"""

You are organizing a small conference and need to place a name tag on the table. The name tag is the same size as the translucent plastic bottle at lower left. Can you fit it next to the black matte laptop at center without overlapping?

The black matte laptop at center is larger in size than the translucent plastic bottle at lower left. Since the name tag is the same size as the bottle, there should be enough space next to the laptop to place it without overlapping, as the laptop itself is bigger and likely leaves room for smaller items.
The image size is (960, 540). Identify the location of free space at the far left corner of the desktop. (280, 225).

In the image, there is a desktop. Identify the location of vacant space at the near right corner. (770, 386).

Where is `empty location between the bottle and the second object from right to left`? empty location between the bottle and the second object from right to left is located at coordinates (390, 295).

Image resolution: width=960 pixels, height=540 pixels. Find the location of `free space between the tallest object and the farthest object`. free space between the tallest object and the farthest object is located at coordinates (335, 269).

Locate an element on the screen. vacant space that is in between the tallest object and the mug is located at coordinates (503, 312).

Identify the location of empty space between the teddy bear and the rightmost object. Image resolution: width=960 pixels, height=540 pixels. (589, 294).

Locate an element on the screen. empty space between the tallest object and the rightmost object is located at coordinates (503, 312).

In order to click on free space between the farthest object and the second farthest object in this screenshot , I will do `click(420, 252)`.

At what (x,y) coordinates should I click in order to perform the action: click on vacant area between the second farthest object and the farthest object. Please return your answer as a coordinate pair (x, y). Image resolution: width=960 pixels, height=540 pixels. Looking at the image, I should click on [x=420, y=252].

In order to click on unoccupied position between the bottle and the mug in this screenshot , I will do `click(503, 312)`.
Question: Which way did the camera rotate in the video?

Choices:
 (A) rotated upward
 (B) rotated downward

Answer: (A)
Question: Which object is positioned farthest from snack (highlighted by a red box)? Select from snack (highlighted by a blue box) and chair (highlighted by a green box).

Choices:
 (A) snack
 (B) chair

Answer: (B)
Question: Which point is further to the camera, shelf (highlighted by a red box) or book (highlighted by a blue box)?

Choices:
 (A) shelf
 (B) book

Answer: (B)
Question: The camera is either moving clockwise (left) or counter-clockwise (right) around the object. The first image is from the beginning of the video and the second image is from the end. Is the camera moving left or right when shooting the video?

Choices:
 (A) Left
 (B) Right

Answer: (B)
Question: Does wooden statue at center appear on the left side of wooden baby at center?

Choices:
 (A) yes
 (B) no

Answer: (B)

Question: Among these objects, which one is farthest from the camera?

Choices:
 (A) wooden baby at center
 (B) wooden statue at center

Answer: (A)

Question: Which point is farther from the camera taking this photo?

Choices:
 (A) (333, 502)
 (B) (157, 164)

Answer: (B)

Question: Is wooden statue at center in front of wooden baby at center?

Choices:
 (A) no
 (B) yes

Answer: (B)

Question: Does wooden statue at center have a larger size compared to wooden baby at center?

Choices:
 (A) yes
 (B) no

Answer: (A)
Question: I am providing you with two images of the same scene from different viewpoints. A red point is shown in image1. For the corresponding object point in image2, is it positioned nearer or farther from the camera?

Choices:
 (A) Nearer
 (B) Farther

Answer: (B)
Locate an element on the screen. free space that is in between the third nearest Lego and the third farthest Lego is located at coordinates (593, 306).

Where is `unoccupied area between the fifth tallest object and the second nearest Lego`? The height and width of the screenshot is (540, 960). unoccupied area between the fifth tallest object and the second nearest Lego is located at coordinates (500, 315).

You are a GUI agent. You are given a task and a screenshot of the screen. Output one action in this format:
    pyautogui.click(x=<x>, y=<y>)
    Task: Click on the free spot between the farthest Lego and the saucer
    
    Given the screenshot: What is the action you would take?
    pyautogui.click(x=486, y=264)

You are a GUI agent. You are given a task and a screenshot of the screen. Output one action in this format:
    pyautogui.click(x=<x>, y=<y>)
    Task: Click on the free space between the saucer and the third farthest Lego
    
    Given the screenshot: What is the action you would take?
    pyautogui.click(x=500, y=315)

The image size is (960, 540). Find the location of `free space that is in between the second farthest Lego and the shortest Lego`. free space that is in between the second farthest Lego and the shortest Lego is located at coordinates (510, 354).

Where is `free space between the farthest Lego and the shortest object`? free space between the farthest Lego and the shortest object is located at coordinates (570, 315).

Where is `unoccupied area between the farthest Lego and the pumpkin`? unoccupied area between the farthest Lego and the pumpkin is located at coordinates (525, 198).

"""

* What the exercise asks:
Starting at the line that contains "coordinates (390, 295)." and ending with the line that contains "Locate an element on the screen. vacant", reproduce those entries but change "tallest object" to "largest object". Leave all other text unchanged.

* Completed exercise:
Where is `empty location between the bottle and the second object from right to left`? empty location between the bottle and the second object from right to left is located at coordinates (390, 295).

Image resolution: width=960 pixels, height=540 pixels. Find the location of `free space between the largest object and the farthest object`. free space between the largest object and the farthest object is located at coordinates (335, 269).

Locate an element on the screen. vacant space that is in between the largest object and the mug is located at coordinates (503, 312).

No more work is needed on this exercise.